*Work instructions:* From the line containing "blue soap dispenser: 10 -> 11" through the last line of the entries, set down every line exactly and add nothing.

(Data records)
____________
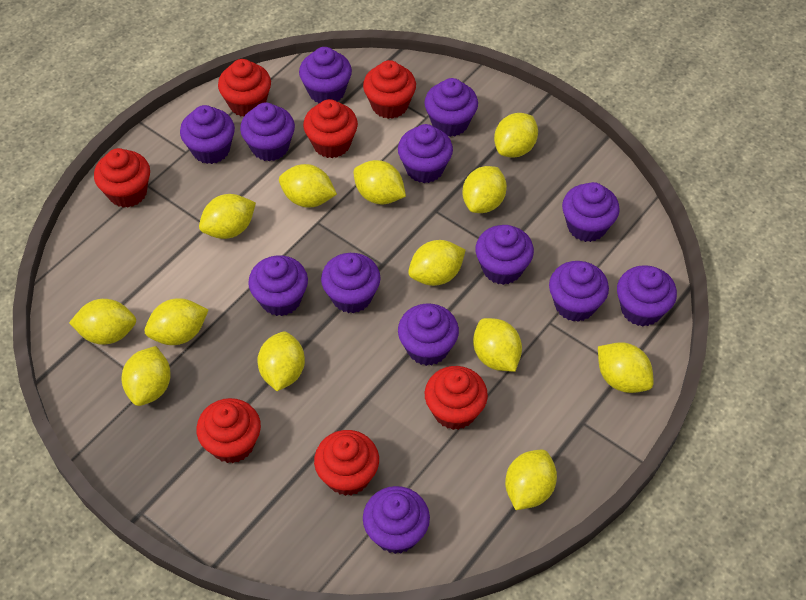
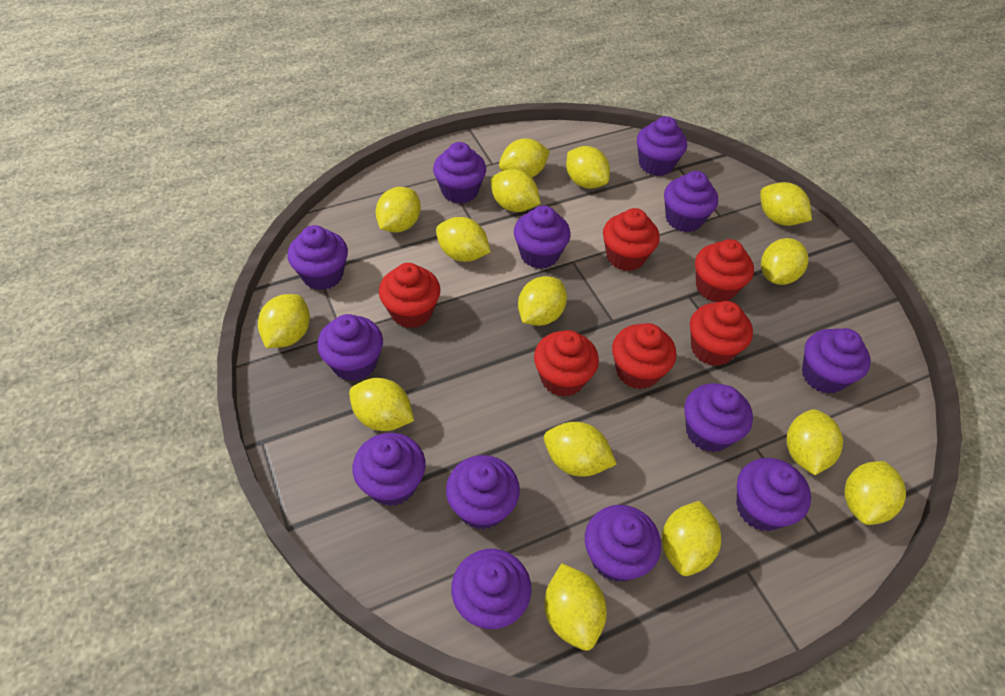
red cupcake: 7 -> 6
yellow lemon: 13 -> 15

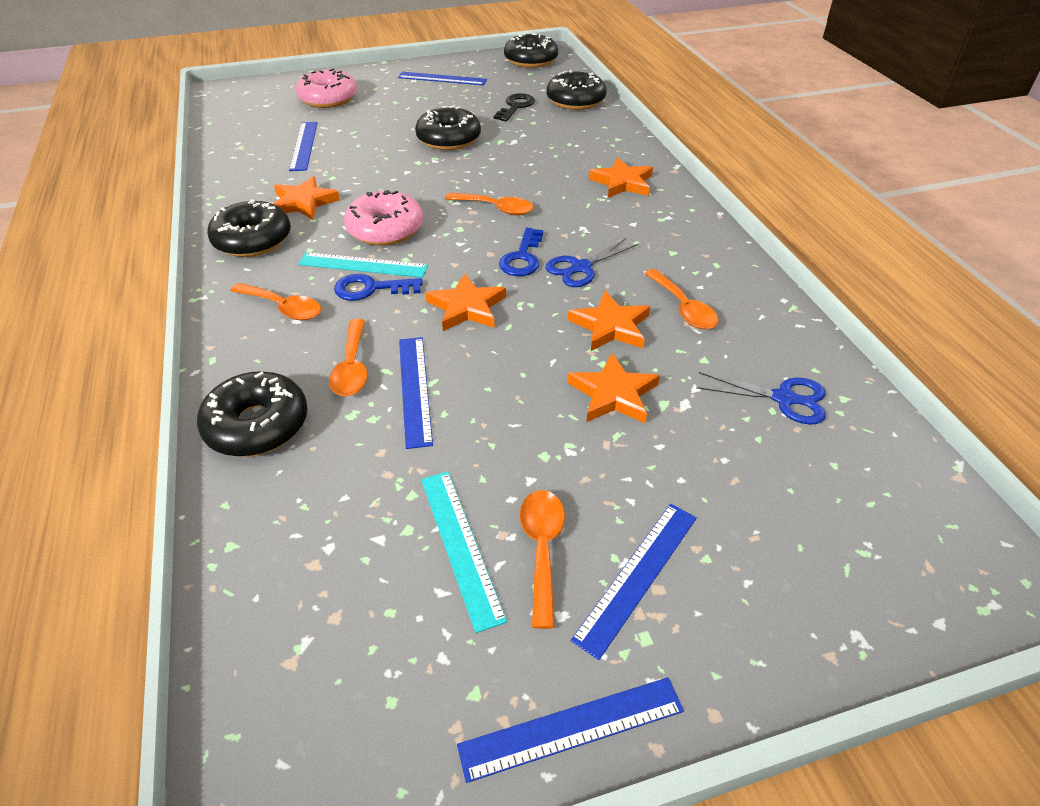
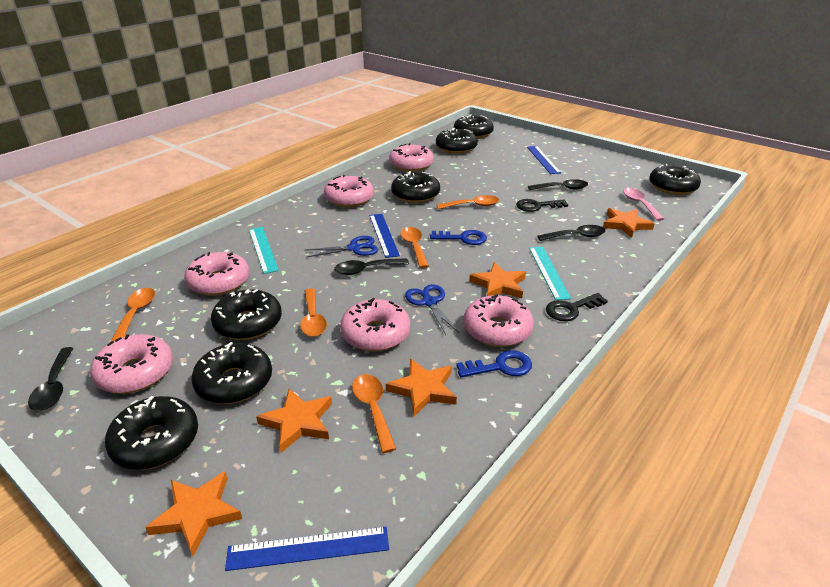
black donut: 5 -> 7
black key: 1 -> 2
black spoon: 0 -> 4
blue ruler: 5 -> 3
pink donut: 2 -> 6
pink spoon: 0 -> 1

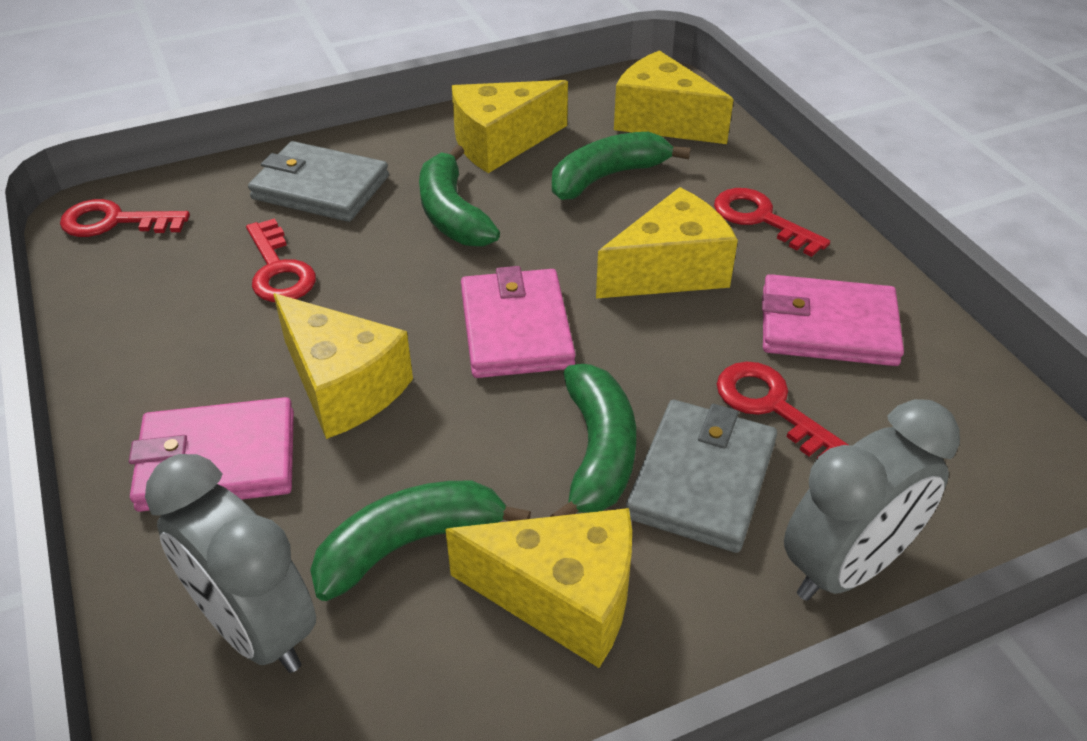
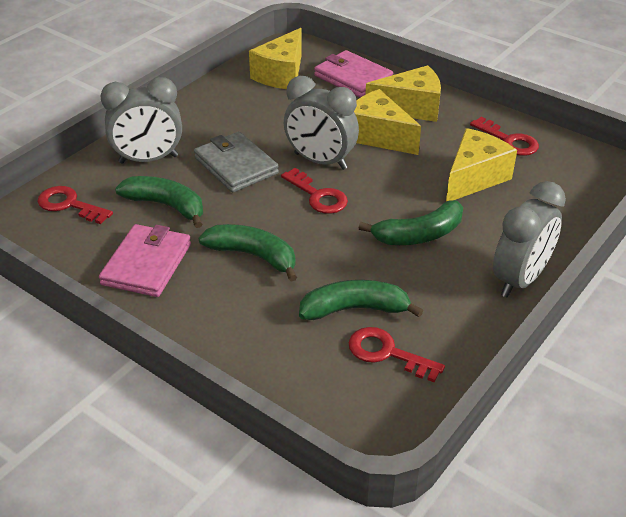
grey clock: 2 -> 3
grey wallet: 2 -> 1
pink wallet: 3 -> 2
yellow cheese: 5 -> 4

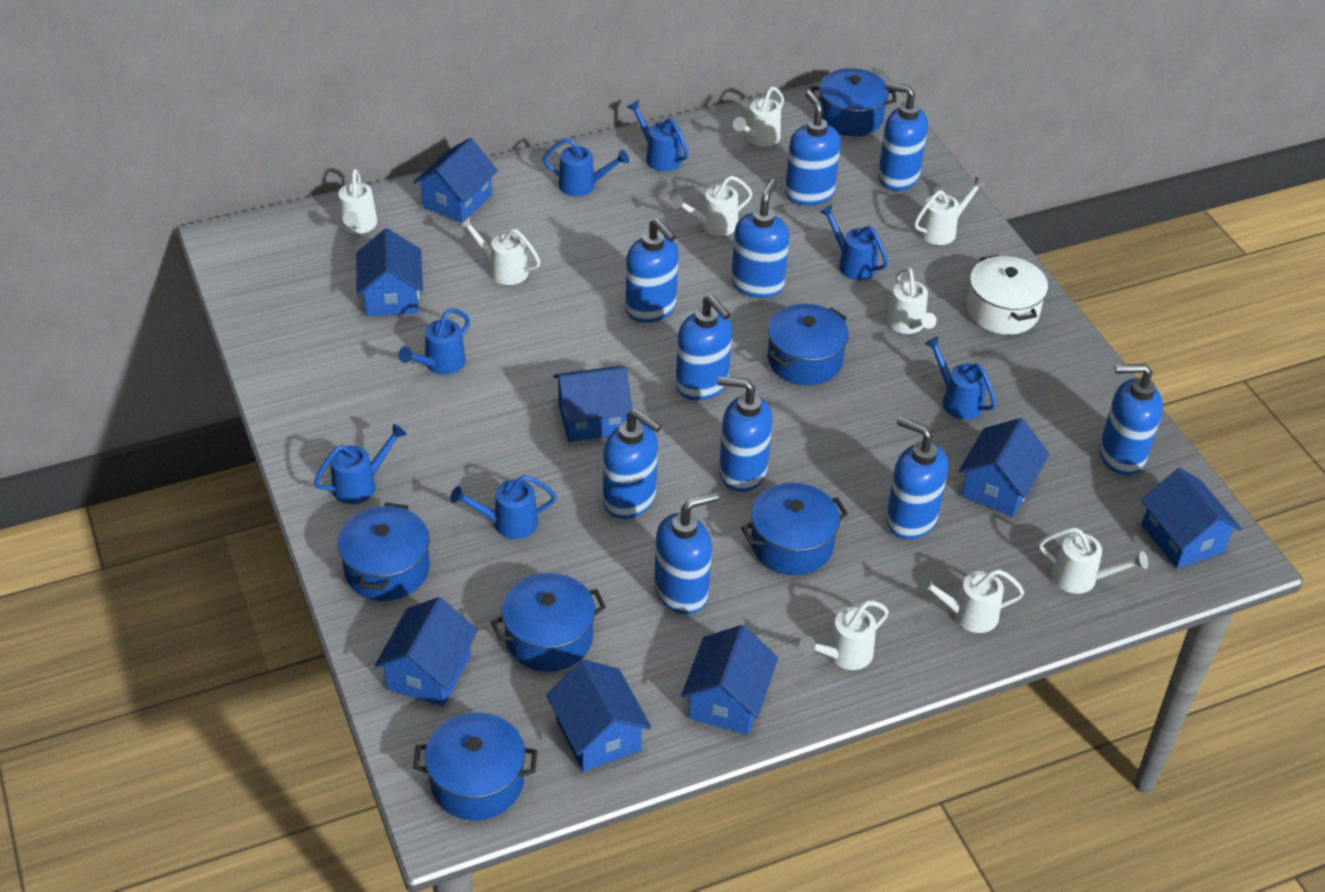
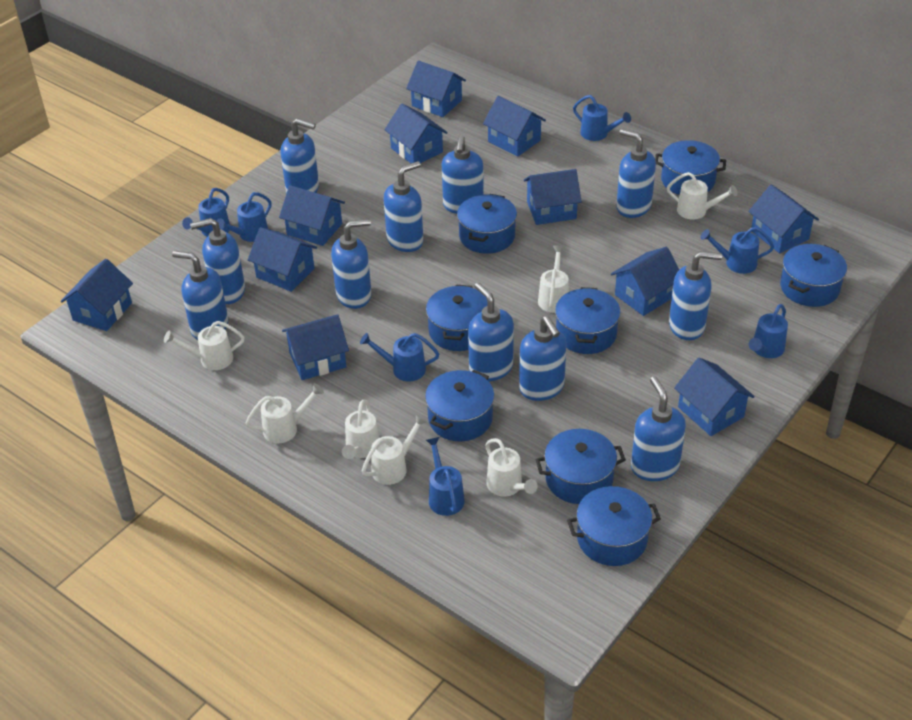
blue house: 8 -> 11
blue pot: 6 -> 8
blue soap dispenser: 10 -> 11
white pot: 1 -> 0
white watering can: 9 -> 7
____________
*Written response:*
blue soap dispenser: 10 -> 11
white pot: 1 -> 0
white watering can: 9 -> 7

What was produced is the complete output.